| Work to complete |
Give back, character for character, the line that includes "orange cheese: 1 -> 0" and all lines beneath it in the data.

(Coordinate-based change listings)
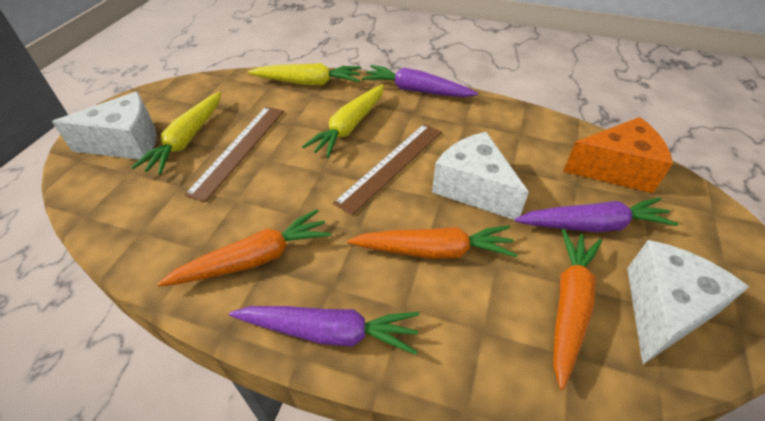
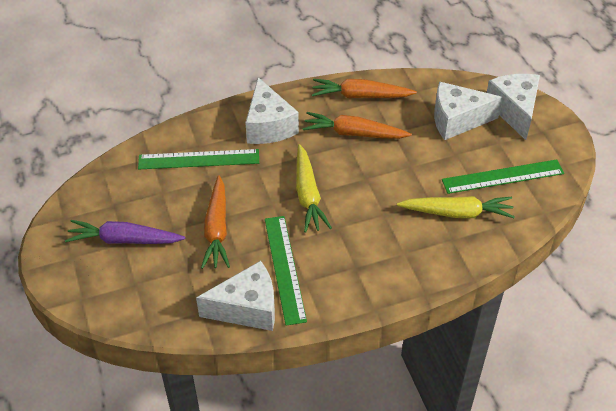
brown ruler: 2 -> 0
green ruler: 0 -> 3
orange cheese: 1 -> 0
purple carrot: 3 -> 1
white cheese: 3 -> 4
yellow carrot: 3 -> 2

| Task solution |
orange cheese: 1 -> 0
purple carrot: 3 -> 1
white cheese: 3 -> 4
yellow carrot: 3 -> 2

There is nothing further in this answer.